WHAT YOU SHOULD DO = Exact repetition is required: reproduce every line of the data.
═══ GIVEN DATA
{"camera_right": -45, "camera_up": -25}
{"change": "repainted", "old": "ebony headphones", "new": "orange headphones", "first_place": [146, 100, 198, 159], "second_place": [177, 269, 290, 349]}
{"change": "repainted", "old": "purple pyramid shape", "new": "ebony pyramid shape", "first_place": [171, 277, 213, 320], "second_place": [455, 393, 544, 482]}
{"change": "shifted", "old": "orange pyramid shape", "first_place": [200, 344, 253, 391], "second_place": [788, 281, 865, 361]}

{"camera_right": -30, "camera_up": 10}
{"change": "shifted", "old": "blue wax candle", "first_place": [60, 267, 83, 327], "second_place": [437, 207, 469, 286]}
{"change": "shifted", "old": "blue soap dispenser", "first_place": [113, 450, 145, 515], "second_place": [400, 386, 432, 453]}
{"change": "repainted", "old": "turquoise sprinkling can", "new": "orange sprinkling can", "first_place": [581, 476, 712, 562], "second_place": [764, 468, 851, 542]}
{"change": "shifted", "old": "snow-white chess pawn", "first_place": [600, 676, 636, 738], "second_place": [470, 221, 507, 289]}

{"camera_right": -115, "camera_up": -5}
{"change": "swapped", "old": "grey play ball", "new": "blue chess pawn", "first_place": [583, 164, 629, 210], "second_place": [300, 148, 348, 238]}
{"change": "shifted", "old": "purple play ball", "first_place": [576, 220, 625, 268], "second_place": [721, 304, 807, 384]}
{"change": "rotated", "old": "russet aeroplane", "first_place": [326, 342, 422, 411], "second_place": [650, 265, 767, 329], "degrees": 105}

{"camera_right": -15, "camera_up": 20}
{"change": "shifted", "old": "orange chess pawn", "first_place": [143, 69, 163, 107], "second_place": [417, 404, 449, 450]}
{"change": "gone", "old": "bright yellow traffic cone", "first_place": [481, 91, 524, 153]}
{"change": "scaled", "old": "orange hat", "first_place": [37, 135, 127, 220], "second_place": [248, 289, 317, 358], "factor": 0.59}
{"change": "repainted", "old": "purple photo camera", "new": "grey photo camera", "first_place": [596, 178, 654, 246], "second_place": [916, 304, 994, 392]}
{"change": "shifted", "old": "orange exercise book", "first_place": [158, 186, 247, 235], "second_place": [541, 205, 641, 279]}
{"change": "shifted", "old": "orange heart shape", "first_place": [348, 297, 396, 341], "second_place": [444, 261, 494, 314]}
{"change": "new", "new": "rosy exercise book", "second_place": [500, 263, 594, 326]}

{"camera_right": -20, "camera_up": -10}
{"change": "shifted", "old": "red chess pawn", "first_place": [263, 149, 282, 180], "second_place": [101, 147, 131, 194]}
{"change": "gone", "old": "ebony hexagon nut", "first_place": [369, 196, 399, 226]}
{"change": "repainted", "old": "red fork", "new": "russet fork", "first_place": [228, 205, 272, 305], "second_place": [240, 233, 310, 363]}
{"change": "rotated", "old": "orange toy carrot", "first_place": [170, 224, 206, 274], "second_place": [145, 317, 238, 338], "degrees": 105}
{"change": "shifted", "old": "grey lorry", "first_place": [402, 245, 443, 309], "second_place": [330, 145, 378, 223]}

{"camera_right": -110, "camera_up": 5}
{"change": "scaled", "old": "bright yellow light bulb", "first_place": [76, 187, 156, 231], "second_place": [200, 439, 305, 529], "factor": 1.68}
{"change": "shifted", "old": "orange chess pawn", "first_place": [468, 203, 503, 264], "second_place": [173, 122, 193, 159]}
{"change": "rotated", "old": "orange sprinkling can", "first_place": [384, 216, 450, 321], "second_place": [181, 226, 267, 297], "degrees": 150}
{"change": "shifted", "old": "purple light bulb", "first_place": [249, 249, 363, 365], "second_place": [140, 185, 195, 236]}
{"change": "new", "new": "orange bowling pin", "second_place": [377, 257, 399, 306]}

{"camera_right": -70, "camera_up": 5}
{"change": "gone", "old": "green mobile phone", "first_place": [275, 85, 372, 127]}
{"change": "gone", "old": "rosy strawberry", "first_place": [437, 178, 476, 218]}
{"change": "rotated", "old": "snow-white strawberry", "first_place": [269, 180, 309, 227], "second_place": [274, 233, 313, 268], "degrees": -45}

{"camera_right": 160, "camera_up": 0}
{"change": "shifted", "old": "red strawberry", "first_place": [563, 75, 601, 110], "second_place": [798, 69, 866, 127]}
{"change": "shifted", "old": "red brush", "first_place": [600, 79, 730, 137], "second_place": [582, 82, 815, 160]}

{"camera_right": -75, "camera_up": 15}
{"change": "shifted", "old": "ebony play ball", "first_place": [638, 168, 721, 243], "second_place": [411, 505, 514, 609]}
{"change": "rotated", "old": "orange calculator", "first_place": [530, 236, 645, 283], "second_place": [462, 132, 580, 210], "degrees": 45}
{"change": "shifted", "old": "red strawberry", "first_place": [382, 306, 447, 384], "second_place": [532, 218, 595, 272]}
══════
EXPECTED OUTPUT =
{"camera_right": -45, "camera_up": -25}
{"change": "repainted", "old": "ebony headphones", "new": "orange headphones", "first_place": [146, 100, 198, 159], "second_place": [177, 269, 290, 349]}
{"change": "repainted", "old": "purple pyramid shape", "new": "ebony pyramid shape", "first_place": [171, 277, 213, 320], "second_place": [455, 393, 544, 482]}
{"change": "shifted", "old": "orange pyramid shape", "first_place": [200, 344, 253, 391], "second_place": [788, 281, 865, 361]}

{"camera_right": -30, "camera_up": 10}
{"change": "shifted", "old": "blue wax candle", "first_place": [60, 267, 83, 327], "second_place": [437, 207, 469, 286]}
{"change": "shifted", "old": "blue soap dispenser", "first_place": [113, 450, 145, 515], "second_place": [400, 386, 432, 453]}
{"change": "repainted", "old": "turquoise sprinkling can", "new": "orange sprinkling can", "first_place": [581, 476, 712, 562], "second_place": [764, 468, 851, 542]}
{"change": "shifted", "old": "snow-white chess pawn", "first_place": [600, 676, 636, 738], "second_place": [470, 221, 507, 289]}

{"camera_right": -115, "camera_up": -5}
{"change": "swapped", "old": "grey play ball", "new": "blue chess pawn", "first_place": [583, 164, 629, 210], "second_place": [300, 148, 348, 238]}
{"change": "shifted", "old": "purple play ball", "first_place": [576, 220, 625, 268], "second_place": [721, 304, 807, 384]}
{"change": "rotated", "old": "russet aeroplane", "first_place": [326, 342, 422, 411], "second_place": [650, 265, 767, 329], "degrees": 105}

{"camera_right": -15, "camera_up": 20}
{"change": "shifted", "old": "orange chess pawn", "first_place": [143, 69, 163, 107], "second_place": [417, 404, 449, 450]}
{"change": "gone", "old": "bright yellow traffic cone", "first_place": [481, 91, 524, 153]}
{"change": "scaled", "old": "orange hat", "first_place": [37, 135, 127, 220], "second_place": [248, 289, 317, 358], "factor": 0.59}
{"change": "repainted", "old": "purple photo camera", "new": "grey photo camera", "first_place": [596, 178, 654, 246], "second_place": [916, 304, 994, 392]}
{"change": "shifted", "old": "orange exercise book", "first_place": [158, 186, 247, 235], "second_place": [541, 205, 641, 279]}
{"change": "shifted", "old": "orange heart shape", "first_place": [348, 297, 396, 341], "second_place": [444, 261, 494, 314]}
{"change": "new", "new": "rosy exercise book", "second_place": [500, 263, 594, 326]}

{"camera_right": -20, "camera_up": -10}
{"change": "shifted", "old": "red chess pawn", "first_place": [263, 149, 282, 180], "second_place": [101, 147, 131, 194]}
{"change": "gone", "old": "ebony hexagon nut", "first_place": [369, 196, 399, 226]}
{"change": "repainted", "old": "red fork", "new": "russet fork", "first_place": [228, 205, 272, 305], "second_place": [240, 233, 310, 363]}
{"change": "rotated", "old": "orange toy carrot", "first_place": [170, 224, 206, 274], "second_place": [145, 317, 238, 338], "degrees": 105}
{"change": "shifted", "old": "grey lorry", "first_place": [402, 245, 443, 309], "second_place": [330, 145, 378, 223]}

{"camera_right": -110, "camera_up": 5}
{"change": "scaled", "old": "bright yellow light bulb", "first_place": [76, 187, 156, 231], "second_place": [200, 439, 305, 529], "factor": 1.68}
{"change": "shifted", "old": "orange chess pawn", "first_place": [468, 203, 503, 264], "second_place": [173, 122, 193, 159]}
{"change": "rotated", "old": "orange sprinkling can", "first_place": [384, 216, 450, 321], "second_place": [181, 226, 267, 297], "degrees": 150}
{"change": "shifted", "old": "purple light bulb", "first_place": [249, 249, 363, 365], "second_place": [140, 185, 195, 236]}
{"change": "new", "new": "orange bowling pin", "second_place": [377, 257, 399, 306]}

{"camera_right": -70, "camera_up": 5}
{"change": "gone", "old": "green mobile phone", "first_place": [275, 85, 372, 127]}
{"change": "gone", "old": "rosy strawberry", "first_place": [437, 178, 476, 218]}
{"change": "rotated", "old": "snow-white strawberry", "first_place": [269, 180, 309, 227], "second_place": [274, 233, 313, 268], "degrees": -45}

{"camera_right": 160, "camera_up": 0}
{"change": "shifted", "old": "red strawberry", "first_place": [563, 75, 601, 110], "second_place": [798, 69, 866, 127]}
{"change": "shifted", "old": "red brush", "first_place": [600, 79, 730, 137], "second_place": [582, 82, 815, 160]}

{"camera_right": -75, "camera_up": 15}
{"change": "shifted", "old": "ebony play ball", "first_place": [638, 168, 721, 243], "second_place": [411, 505, 514, 609]}
{"change": "rotated", "old": "orange calculator", "first_place": [530, 236, 645, 283], "second_place": [462, 132, 580, 210], "degrees": 45}
{"change": "shifted", "old": "red strawberry", "first_place": [382, 306, 447, 384], "second_place": [532, 218, 595, 272]}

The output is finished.